== Segment start ==
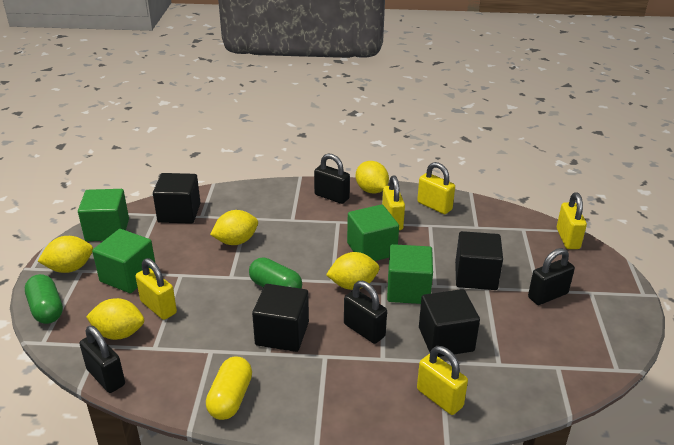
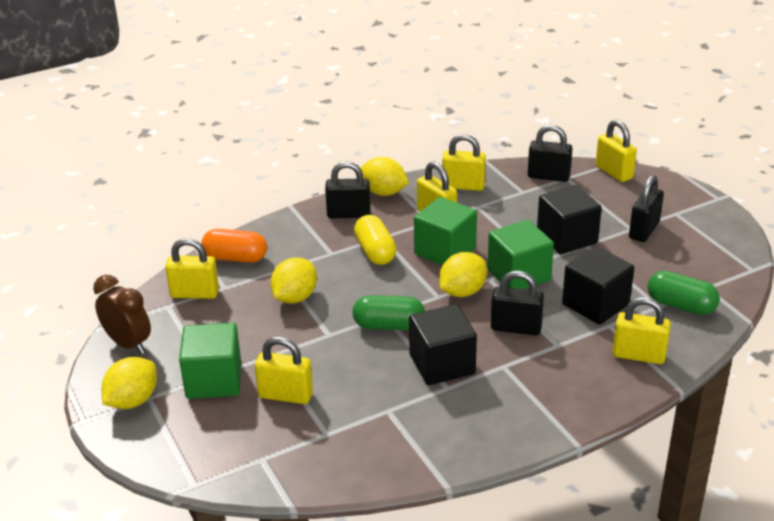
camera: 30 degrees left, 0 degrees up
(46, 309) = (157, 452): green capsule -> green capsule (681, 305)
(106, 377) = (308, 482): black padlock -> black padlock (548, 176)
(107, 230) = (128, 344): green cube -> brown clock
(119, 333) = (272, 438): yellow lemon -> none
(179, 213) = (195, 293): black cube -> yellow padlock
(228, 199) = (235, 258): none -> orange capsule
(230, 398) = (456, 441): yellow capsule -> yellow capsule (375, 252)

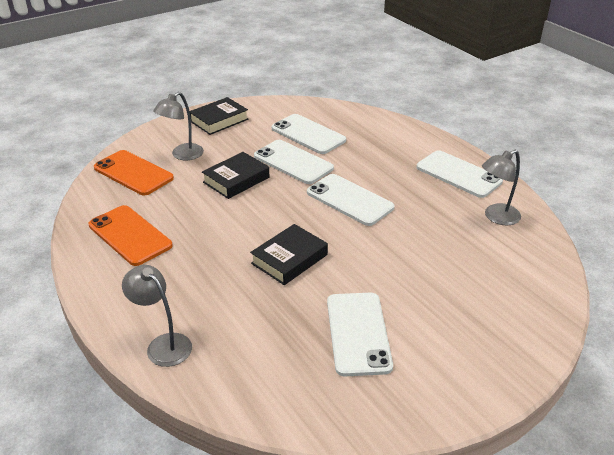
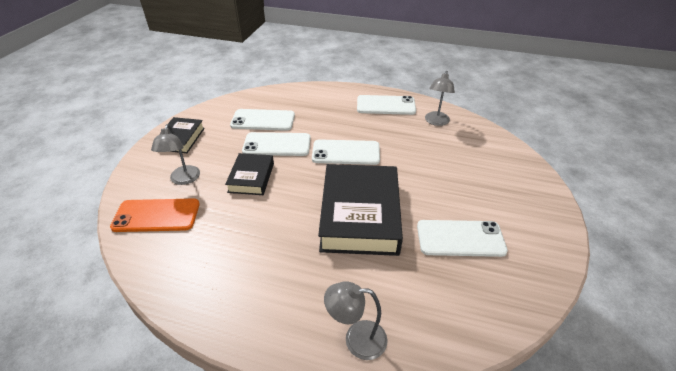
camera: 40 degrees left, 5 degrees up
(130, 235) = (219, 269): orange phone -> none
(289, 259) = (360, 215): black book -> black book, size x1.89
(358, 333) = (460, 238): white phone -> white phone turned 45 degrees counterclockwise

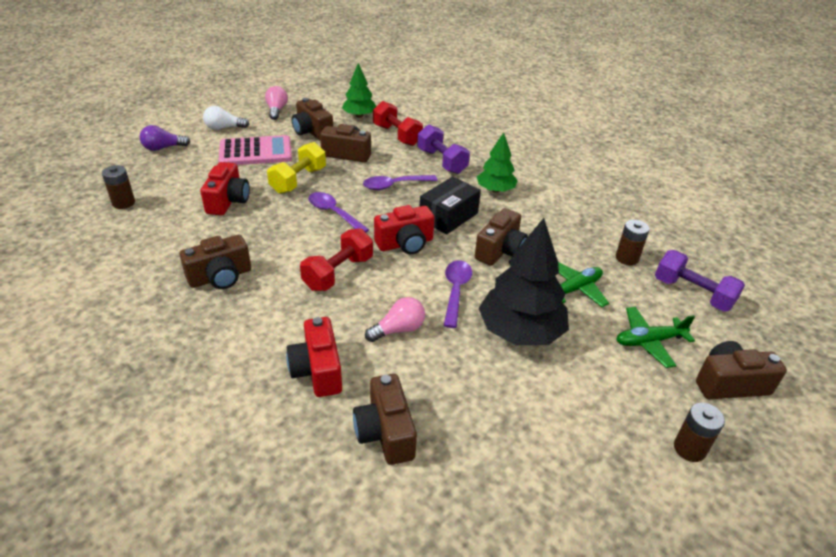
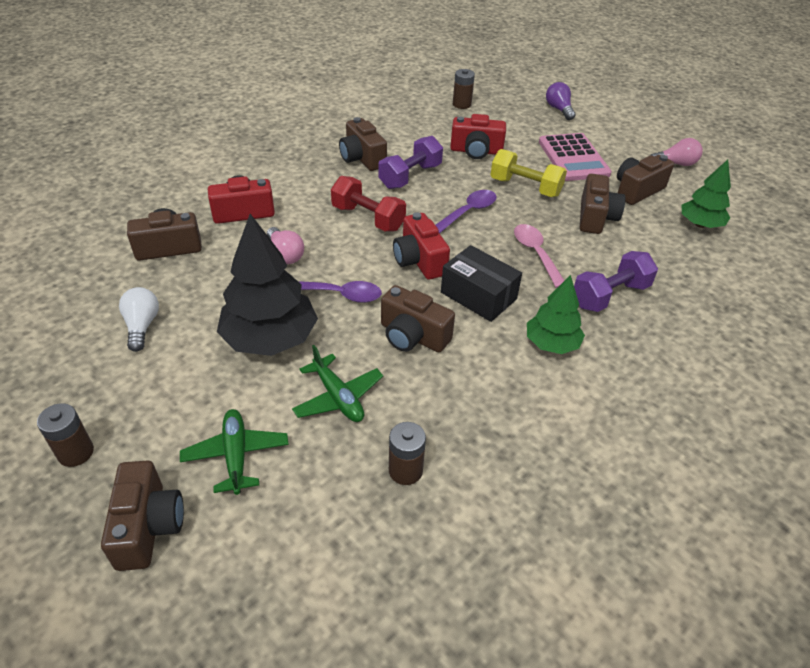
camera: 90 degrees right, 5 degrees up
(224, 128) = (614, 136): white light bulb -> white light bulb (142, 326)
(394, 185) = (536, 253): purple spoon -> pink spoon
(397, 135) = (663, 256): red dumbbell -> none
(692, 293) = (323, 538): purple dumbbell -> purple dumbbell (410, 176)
== Segment end ==
Exercise
Take every record and copy it word for word, dropping the pictures.

Task answer
camera: 30 degrees left, 0 degrees up
(46, 309) = (157, 452): green capsule -> green capsule (681, 305)
(106, 377) = (308, 482): black padlock -> black padlock (548, 176)
(107, 230) = (128, 344): green cube -> brown clock
(119, 333) = (272, 438): yellow lemon -> none
(179, 213) = (195, 293): black cube -> yellow padlock
(228, 199) = (235, 258): none -> orange capsule
(230, 398) = (456, 441): yellow capsule -> yellow capsule (375, 252)

camera: 40 degrees left, 5 degrees up
(130, 235) = (219, 269): orange phone -> none
(289, 259) = (360, 215): black book -> black book, size x1.89
(358, 333) = (460, 238): white phone -> white phone turned 45 degrees counterclockwise

camera: 90 degrees right, 5 degrees up
(224, 128) = (614, 136): white light bulb -> white light bulb (142, 326)
(394, 185) = (536, 253): purple spoon -> pink spoon
(397, 135) = (663, 256): red dumbbell -> none
(692, 293) = (323, 538): purple dumbbell -> purple dumbbell (410, 176)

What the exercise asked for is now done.